▶ [WHAT THE TASK ASKS]
With the material below, print exactly the lines between the line holding "RADIO2 pin MOSI: A0 -> A11" and the line holding "OLED2 pin SDA: D4 -> TX", inclusive. Add nothing else.

:::::

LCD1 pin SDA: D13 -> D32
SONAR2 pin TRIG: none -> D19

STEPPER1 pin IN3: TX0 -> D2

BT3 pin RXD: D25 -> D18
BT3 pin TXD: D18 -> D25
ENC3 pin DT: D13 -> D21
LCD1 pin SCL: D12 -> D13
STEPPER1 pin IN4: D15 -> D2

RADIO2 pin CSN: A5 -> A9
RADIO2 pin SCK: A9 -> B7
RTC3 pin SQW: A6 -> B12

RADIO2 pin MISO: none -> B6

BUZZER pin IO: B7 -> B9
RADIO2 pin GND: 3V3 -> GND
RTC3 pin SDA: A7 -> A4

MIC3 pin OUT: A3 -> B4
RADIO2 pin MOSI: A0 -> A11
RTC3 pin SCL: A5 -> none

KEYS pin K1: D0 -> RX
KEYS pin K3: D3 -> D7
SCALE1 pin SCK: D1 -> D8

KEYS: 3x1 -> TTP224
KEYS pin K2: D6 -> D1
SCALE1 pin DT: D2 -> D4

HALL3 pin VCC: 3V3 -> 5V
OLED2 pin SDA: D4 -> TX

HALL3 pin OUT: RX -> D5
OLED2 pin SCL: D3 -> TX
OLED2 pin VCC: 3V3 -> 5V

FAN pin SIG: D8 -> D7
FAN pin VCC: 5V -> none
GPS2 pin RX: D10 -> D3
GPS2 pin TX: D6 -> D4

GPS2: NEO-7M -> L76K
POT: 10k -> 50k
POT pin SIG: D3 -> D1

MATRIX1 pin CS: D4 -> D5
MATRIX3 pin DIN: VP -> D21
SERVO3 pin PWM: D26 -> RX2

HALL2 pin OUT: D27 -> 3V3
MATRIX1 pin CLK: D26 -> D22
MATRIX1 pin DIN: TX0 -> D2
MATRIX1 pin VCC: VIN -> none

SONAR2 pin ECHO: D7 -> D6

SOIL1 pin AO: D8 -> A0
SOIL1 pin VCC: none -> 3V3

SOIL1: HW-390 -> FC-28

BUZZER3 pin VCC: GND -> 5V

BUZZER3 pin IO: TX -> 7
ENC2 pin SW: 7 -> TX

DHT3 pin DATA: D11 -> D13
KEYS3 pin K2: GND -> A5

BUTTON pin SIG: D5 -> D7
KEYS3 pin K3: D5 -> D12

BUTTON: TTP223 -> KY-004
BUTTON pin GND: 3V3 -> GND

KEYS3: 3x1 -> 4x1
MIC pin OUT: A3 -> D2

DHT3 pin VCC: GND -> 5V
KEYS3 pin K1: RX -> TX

:::::

▶ [EXPECTED ANSWER]
RADIO2 pin MOSI: A0 -> A11
RTC3 pin SCL: A5 -> none

KEYS pin K1: D0 -> RX
KEYS pin K3: D3 -> D7
SCALE1 pin SCK: D1 -> D8

KEYS: 3x1 -> TTP224
KEYS pin K2: D6 -> D1
SCALE1 pin DT: D2 -> D4

HALL3 pin VCC: 3V3 -> 5V
OLED2 pin SDA: D4 -> TX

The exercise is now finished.